◆ **What to produce**: Search each line below for "camera", then return the lines where it appears.

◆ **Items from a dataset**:
┌──

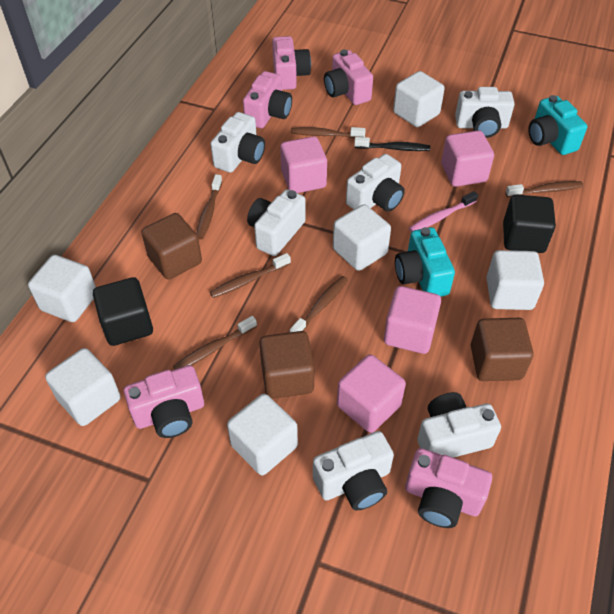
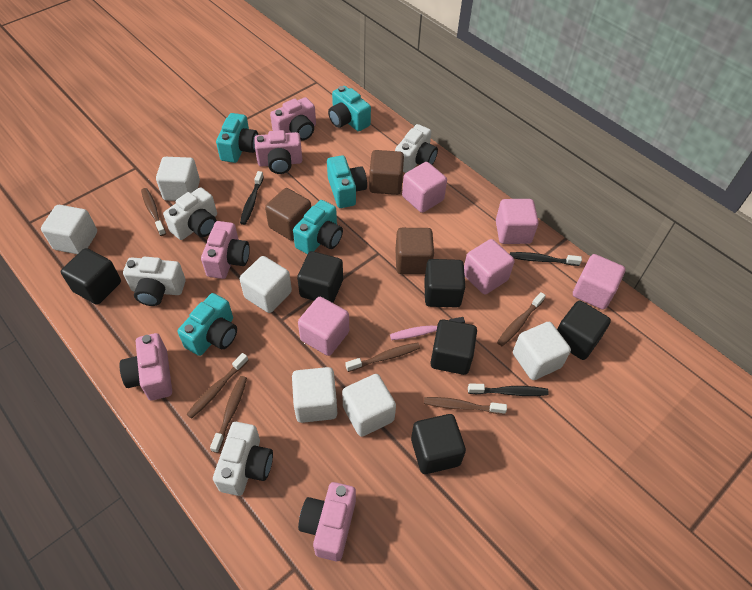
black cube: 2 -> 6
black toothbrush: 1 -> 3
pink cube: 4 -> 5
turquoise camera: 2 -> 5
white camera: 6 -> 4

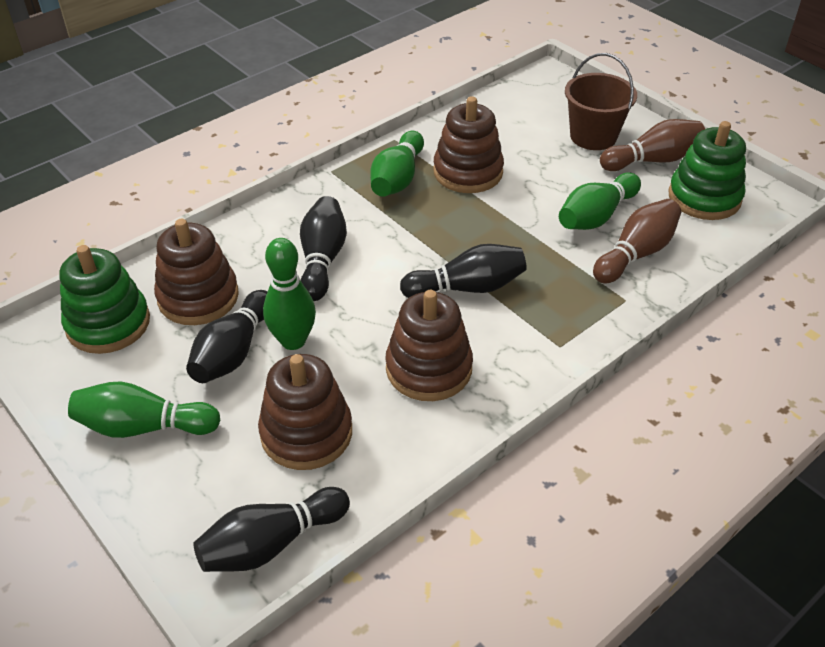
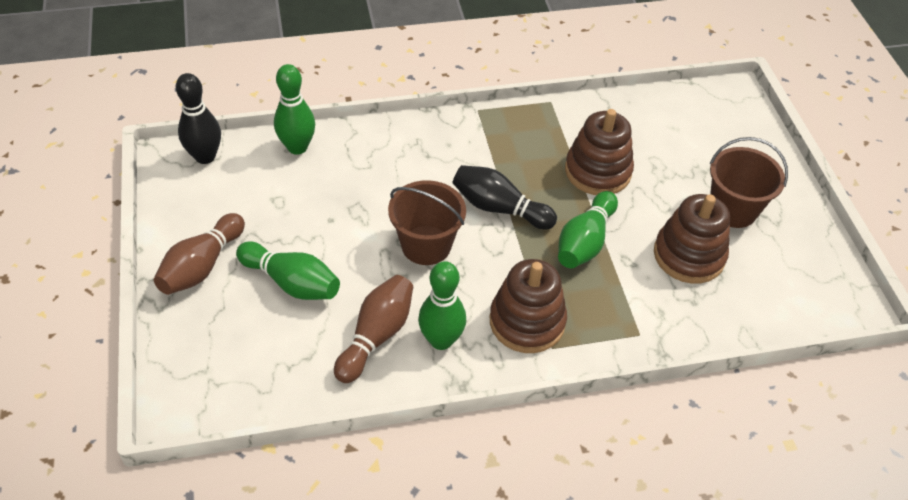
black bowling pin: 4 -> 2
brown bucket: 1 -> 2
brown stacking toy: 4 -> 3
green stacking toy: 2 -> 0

└──

◆ **Your response**:
turquoise camera: 2 -> 5
white camera: 6 -> 4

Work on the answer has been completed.